_WHAT TO WORK ON_:
Copy all lines in the material holding the string "NAND".

───── PROVIDED ENTRIES

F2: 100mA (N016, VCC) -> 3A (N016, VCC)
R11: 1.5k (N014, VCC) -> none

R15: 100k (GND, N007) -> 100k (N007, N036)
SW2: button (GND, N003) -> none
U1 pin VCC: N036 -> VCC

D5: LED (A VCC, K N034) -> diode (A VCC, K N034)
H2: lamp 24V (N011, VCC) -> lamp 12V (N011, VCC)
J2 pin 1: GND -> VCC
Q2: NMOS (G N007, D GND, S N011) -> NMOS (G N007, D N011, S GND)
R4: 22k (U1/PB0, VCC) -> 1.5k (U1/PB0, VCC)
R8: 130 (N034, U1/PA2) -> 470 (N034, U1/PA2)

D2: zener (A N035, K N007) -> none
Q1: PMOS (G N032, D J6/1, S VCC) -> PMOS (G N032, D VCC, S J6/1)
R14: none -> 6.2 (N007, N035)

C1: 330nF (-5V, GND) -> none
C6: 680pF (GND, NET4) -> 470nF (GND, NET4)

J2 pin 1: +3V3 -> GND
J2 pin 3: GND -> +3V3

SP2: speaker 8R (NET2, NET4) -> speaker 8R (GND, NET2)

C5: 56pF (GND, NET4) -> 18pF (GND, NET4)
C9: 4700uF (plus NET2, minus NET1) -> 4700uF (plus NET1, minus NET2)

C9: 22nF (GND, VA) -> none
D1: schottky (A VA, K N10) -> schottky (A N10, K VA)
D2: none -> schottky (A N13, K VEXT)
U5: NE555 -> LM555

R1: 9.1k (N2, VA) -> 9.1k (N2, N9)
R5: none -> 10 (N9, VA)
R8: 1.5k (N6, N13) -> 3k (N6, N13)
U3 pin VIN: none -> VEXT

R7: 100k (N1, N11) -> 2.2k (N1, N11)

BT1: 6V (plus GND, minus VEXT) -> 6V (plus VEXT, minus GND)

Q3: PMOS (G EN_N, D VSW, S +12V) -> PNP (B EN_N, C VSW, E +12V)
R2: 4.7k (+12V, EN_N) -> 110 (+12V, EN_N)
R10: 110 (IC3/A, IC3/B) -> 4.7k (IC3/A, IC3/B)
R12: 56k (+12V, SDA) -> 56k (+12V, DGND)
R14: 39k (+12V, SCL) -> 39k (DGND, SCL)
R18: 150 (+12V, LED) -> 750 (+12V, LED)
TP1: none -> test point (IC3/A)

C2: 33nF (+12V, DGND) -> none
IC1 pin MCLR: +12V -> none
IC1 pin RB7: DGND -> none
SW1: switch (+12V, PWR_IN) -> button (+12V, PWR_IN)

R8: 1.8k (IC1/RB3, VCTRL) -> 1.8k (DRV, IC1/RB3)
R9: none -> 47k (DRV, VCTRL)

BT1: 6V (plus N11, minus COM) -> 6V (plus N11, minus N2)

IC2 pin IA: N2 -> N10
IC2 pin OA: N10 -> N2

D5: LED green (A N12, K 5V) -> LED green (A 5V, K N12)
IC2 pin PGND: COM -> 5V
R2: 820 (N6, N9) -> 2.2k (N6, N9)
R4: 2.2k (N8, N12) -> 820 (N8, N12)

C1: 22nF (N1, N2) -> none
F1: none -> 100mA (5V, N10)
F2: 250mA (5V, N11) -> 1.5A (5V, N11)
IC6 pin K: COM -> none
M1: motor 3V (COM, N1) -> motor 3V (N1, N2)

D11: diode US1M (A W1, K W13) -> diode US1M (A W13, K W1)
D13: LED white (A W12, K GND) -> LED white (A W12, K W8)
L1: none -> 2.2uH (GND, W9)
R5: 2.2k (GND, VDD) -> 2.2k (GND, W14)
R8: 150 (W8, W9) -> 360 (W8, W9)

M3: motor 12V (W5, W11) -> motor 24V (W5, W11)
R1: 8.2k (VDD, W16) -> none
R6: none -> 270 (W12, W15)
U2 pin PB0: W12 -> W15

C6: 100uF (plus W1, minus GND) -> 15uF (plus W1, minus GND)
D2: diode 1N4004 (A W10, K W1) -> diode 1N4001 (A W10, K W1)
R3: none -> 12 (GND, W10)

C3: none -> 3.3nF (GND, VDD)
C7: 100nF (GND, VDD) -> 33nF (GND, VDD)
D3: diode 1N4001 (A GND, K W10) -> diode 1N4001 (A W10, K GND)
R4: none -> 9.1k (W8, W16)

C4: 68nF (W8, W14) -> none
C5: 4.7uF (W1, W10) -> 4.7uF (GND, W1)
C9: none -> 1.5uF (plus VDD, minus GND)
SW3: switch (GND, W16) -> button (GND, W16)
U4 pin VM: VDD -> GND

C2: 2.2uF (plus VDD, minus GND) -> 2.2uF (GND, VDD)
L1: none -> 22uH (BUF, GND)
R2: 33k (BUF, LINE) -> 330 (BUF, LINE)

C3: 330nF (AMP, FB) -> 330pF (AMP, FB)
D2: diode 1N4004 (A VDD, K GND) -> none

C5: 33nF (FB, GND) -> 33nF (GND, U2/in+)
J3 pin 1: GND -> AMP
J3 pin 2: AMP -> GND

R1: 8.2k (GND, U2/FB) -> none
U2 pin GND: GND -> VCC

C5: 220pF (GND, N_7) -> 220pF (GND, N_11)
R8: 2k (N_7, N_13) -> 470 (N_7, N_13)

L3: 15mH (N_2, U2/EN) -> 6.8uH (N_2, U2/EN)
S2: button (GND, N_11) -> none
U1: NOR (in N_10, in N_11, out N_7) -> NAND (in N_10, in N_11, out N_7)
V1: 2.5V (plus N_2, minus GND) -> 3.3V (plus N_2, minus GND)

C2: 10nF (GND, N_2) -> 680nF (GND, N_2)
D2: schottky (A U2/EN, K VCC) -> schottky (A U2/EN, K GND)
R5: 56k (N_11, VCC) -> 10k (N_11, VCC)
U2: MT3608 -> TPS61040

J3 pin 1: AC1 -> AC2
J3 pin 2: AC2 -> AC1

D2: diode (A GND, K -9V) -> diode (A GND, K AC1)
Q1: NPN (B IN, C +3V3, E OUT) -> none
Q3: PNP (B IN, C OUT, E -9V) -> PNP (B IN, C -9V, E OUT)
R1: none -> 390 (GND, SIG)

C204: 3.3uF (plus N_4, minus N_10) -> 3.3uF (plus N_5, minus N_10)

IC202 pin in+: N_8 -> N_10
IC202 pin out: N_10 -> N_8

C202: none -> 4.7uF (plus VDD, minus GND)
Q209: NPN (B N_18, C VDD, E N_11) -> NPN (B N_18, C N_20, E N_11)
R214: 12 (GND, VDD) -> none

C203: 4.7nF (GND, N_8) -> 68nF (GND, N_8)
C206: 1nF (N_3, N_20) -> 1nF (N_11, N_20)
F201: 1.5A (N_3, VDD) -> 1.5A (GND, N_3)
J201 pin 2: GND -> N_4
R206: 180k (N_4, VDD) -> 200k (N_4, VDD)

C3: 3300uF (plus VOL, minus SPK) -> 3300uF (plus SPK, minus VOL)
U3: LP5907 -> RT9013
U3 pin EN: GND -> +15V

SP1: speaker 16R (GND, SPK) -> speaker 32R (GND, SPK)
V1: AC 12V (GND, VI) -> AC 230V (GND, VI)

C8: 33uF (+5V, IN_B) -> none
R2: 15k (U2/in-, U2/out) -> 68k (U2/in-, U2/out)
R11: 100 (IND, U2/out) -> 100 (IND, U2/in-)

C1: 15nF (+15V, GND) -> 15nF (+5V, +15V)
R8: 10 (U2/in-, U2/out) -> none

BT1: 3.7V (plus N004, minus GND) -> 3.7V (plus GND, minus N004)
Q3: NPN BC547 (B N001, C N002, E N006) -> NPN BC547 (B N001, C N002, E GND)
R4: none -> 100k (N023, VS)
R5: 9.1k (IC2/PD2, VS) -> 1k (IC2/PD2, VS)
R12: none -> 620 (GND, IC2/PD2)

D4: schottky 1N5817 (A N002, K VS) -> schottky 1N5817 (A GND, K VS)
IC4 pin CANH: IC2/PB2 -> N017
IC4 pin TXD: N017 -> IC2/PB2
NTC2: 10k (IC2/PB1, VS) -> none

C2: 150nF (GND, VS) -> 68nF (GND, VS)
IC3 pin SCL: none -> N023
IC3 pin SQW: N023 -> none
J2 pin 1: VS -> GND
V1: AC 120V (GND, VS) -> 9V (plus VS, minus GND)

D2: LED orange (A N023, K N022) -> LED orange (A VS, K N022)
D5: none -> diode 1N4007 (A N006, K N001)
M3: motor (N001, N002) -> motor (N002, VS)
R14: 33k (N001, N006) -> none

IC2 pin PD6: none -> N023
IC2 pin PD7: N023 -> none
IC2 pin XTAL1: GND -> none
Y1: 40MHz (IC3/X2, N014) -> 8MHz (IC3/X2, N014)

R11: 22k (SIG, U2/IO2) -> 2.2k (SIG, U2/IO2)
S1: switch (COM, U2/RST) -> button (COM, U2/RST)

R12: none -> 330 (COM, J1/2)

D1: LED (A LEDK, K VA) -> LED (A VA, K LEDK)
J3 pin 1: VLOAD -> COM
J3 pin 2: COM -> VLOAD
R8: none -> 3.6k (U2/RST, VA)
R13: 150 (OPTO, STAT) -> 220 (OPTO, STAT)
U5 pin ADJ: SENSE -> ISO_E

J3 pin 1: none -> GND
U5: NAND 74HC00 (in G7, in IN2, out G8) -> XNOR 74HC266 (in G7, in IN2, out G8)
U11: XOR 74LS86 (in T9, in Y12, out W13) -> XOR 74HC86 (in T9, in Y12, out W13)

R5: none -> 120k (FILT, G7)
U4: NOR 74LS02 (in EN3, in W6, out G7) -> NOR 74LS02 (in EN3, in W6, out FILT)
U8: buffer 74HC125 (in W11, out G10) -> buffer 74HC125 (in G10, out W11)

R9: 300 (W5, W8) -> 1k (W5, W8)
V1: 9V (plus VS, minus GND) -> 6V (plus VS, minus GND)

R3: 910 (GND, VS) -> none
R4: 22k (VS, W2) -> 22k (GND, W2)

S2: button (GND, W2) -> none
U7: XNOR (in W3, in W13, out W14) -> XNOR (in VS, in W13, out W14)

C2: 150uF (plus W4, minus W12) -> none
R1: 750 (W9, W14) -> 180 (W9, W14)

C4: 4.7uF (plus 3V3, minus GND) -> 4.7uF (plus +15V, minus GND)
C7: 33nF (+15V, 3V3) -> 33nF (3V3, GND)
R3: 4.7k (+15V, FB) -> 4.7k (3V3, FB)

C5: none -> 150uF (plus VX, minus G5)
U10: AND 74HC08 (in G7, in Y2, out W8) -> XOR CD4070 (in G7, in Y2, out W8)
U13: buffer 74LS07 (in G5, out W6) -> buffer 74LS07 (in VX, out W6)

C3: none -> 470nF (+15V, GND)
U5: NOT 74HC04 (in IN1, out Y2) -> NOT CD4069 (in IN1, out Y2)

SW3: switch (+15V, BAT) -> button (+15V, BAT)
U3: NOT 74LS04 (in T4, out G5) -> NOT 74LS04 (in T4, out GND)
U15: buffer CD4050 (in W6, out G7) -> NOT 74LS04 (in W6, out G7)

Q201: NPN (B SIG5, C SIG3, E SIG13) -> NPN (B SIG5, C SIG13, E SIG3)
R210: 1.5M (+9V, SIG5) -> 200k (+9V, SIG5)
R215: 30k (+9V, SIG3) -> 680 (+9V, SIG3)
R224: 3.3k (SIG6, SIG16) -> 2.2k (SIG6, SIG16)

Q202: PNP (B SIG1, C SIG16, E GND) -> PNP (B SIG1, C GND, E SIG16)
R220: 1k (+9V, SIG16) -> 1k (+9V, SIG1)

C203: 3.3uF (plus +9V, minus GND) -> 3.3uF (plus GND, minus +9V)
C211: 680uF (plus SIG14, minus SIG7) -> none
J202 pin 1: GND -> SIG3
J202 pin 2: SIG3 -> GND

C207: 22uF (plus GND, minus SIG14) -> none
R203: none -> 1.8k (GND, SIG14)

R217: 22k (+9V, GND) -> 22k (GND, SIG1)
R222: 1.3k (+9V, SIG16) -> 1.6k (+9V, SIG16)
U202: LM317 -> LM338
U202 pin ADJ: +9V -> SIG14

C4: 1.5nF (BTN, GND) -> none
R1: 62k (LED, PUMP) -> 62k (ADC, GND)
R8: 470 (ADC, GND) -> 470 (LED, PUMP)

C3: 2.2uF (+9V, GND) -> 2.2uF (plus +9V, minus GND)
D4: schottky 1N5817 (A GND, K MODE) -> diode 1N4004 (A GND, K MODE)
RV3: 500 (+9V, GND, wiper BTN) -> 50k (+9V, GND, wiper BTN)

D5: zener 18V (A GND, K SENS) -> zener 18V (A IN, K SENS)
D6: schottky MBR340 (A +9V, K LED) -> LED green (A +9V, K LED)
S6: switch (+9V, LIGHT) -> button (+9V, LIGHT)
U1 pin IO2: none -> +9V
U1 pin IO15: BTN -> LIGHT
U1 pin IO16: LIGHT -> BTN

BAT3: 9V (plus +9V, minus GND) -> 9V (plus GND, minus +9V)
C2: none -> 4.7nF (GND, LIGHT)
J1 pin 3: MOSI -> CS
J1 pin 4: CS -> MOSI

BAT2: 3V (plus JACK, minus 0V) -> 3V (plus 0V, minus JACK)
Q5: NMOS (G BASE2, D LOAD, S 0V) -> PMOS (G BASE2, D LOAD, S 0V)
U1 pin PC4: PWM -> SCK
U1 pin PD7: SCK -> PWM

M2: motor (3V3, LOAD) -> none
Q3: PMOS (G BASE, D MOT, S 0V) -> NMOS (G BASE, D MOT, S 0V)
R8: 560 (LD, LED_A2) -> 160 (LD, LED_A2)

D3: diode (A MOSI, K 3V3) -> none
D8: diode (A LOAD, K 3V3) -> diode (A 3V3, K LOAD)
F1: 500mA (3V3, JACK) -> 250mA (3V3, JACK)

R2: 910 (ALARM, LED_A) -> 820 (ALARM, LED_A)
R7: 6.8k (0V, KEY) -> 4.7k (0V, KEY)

──────────

_SOLUTION TO THE PROBLEM_:
U1: NOR (in N_10, in N_11, out N_7) -> NAND (in N_10, in N_11, out N_7)
U5: NAND 74HC00 (in G7, in IN2, out G8) -> XNOR 74HC266 (in G7, in IN2, out G8)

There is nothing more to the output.